What is expected
Go to the line below containing "none -> purple round brick A2 level 1" and print exactly from there through the line containing "none -> purple brick G1:I1 level 1", both included. Print nothing else.

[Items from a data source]
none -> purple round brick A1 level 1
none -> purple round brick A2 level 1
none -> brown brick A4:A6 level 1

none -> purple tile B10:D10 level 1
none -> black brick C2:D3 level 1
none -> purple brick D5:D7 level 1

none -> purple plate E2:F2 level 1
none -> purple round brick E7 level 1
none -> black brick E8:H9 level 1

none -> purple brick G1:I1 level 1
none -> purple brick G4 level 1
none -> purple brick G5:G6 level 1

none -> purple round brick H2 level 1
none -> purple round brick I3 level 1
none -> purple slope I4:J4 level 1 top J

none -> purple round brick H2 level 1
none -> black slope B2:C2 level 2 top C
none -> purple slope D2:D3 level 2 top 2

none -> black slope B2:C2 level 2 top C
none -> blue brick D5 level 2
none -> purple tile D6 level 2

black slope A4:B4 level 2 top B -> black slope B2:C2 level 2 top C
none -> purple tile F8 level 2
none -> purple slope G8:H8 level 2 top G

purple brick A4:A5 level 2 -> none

---

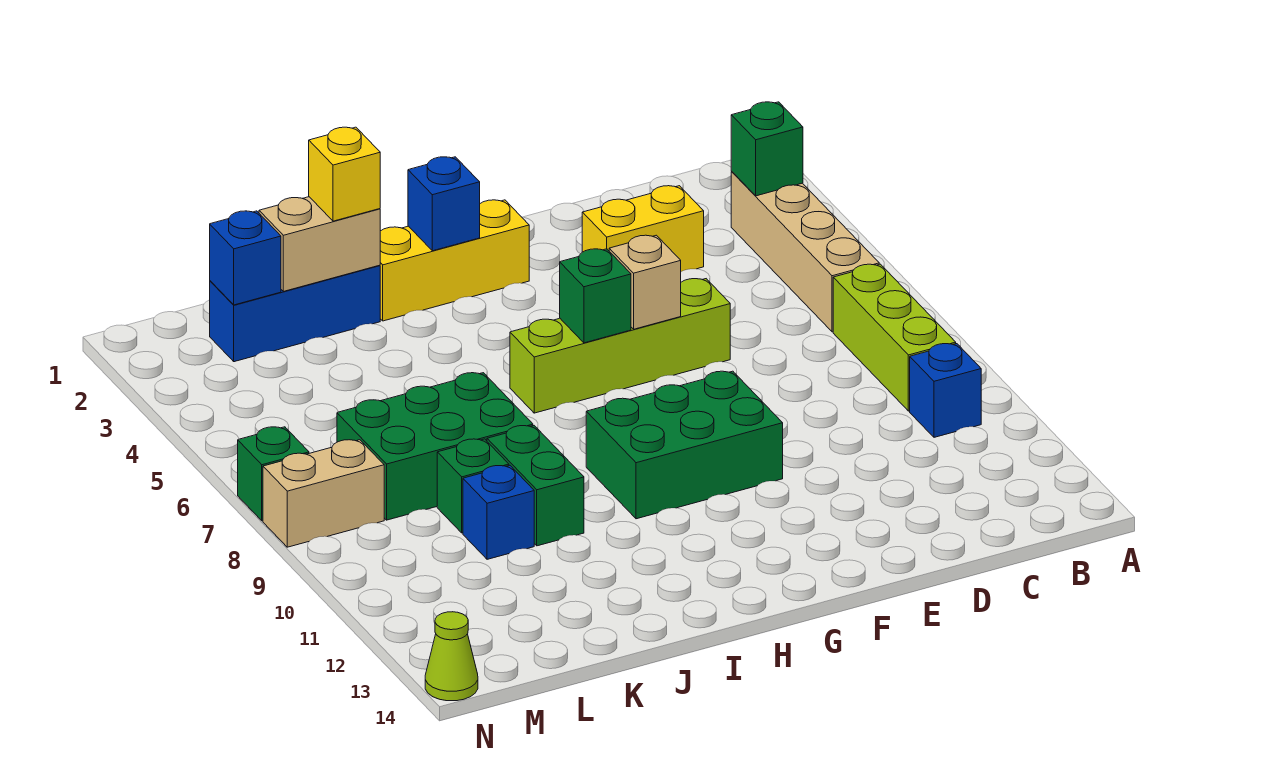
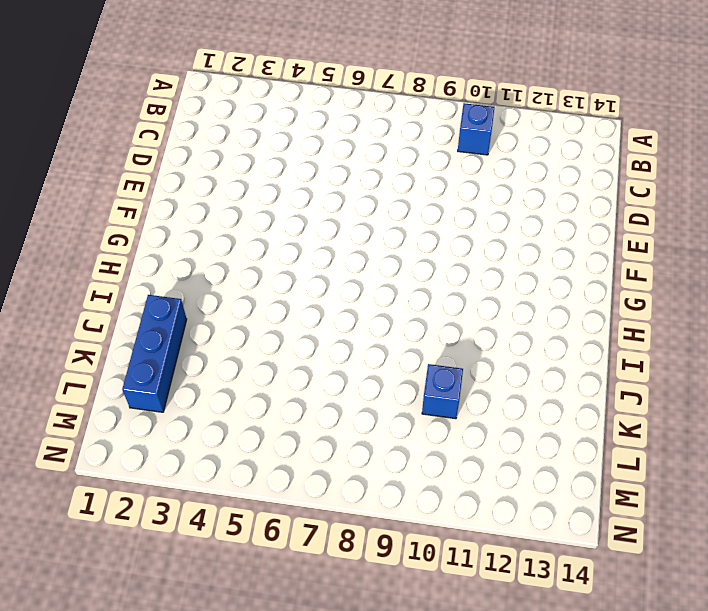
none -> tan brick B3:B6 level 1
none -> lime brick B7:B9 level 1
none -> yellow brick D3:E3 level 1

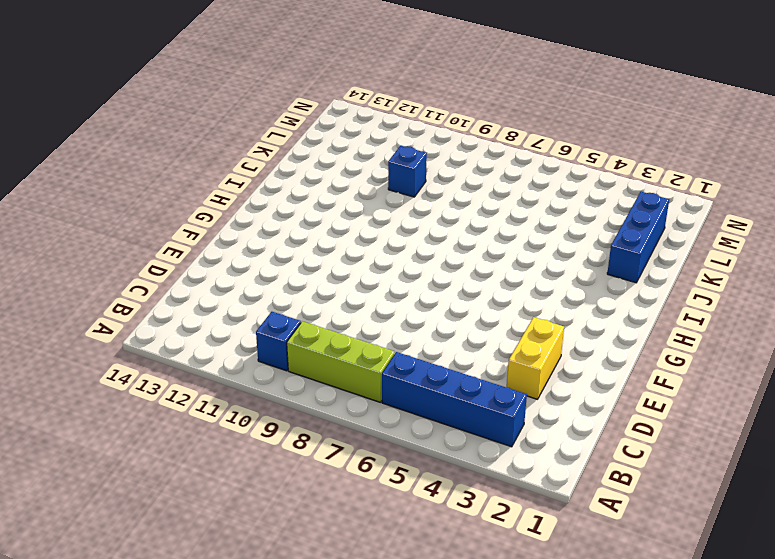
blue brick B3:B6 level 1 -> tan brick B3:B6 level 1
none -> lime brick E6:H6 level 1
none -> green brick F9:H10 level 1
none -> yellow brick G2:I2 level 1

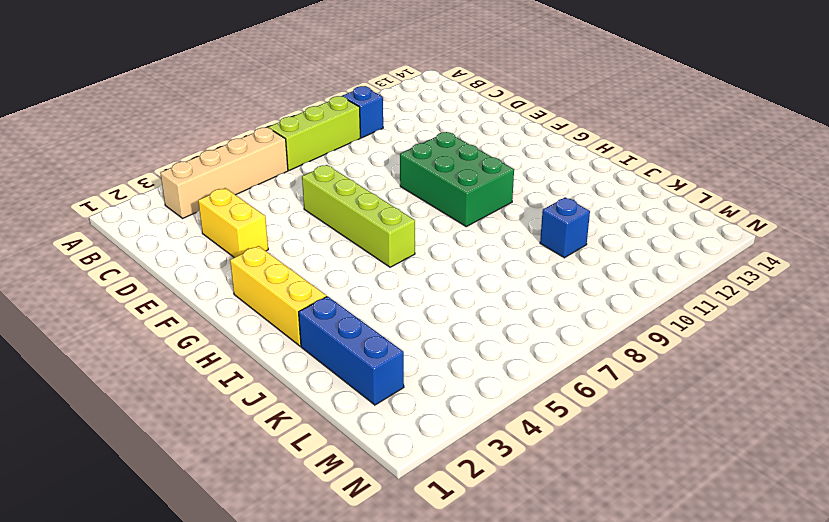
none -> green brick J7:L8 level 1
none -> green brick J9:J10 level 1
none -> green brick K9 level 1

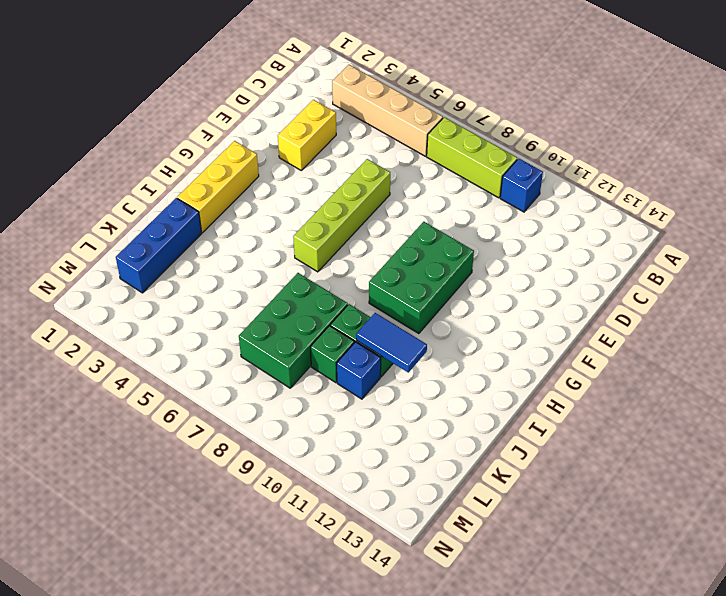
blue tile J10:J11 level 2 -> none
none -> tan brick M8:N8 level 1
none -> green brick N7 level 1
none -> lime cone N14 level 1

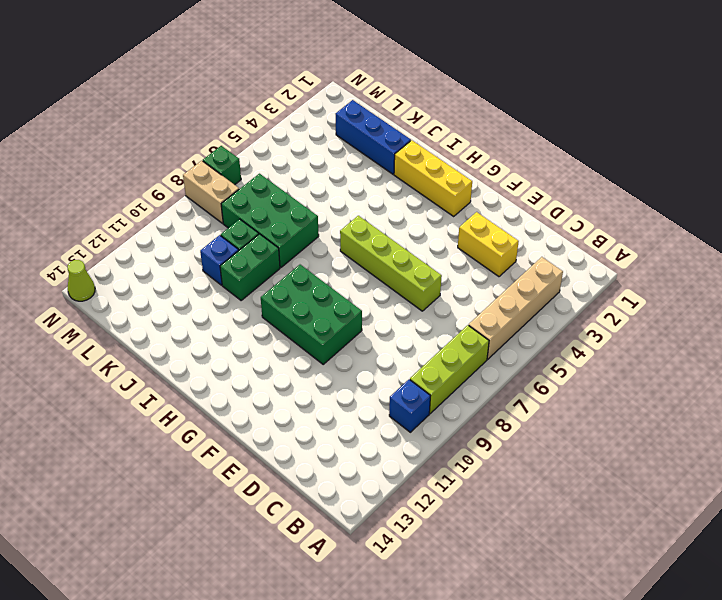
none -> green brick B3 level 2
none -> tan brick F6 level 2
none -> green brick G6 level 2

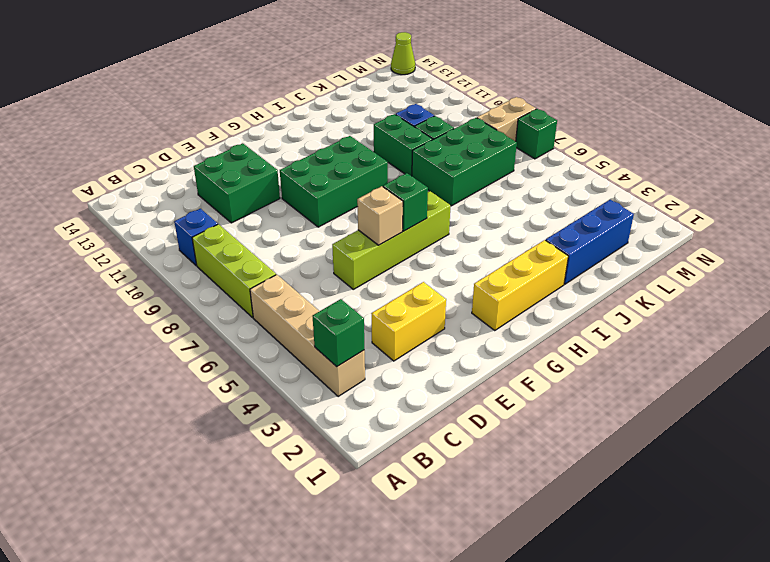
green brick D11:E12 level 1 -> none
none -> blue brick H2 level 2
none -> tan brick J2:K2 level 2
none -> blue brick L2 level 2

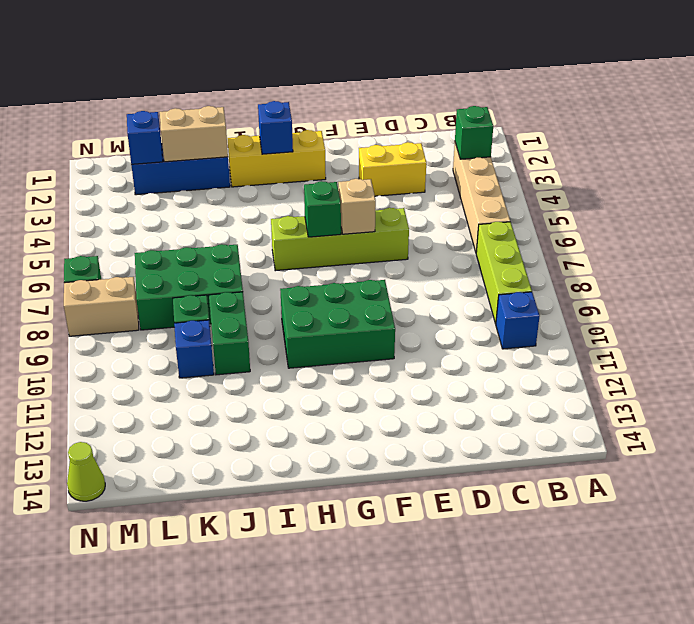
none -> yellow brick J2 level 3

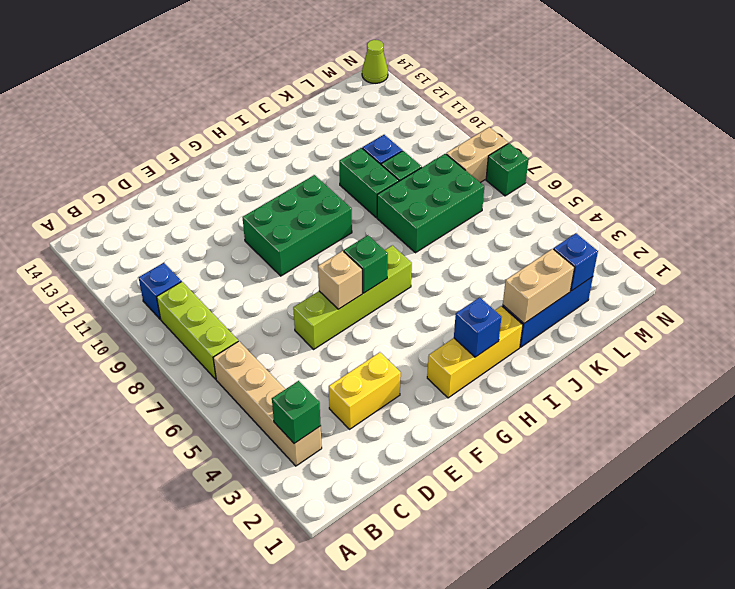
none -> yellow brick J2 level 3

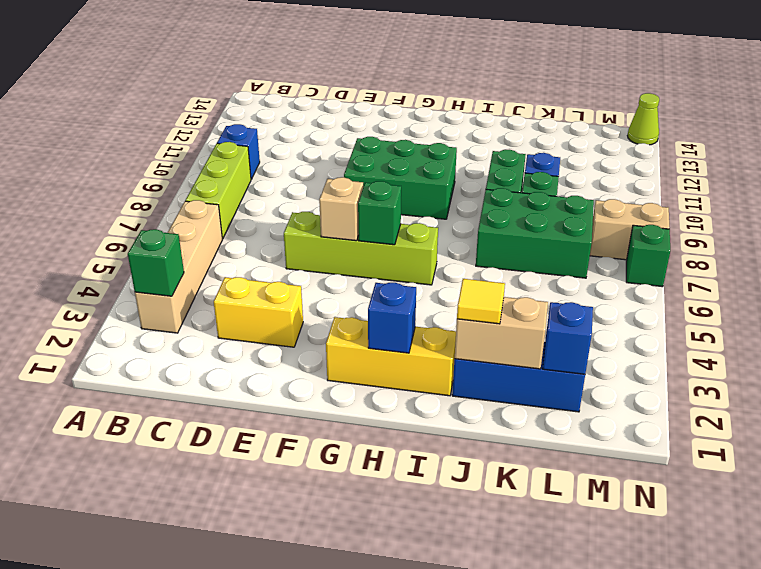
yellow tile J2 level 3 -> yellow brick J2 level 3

Exercise output
none -> purple round brick A2 level 1
none -> brown brick A4:A6 level 1

none -> purple tile B10:D10 level 1
none -> black brick C2:D3 level 1
none -> purple brick D5:D7 level 1

none -> purple plate E2:F2 level 1
none -> purple round brick E7 level 1
none -> black brick E8:H9 level 1

none -> purple brick G1:I1 level 1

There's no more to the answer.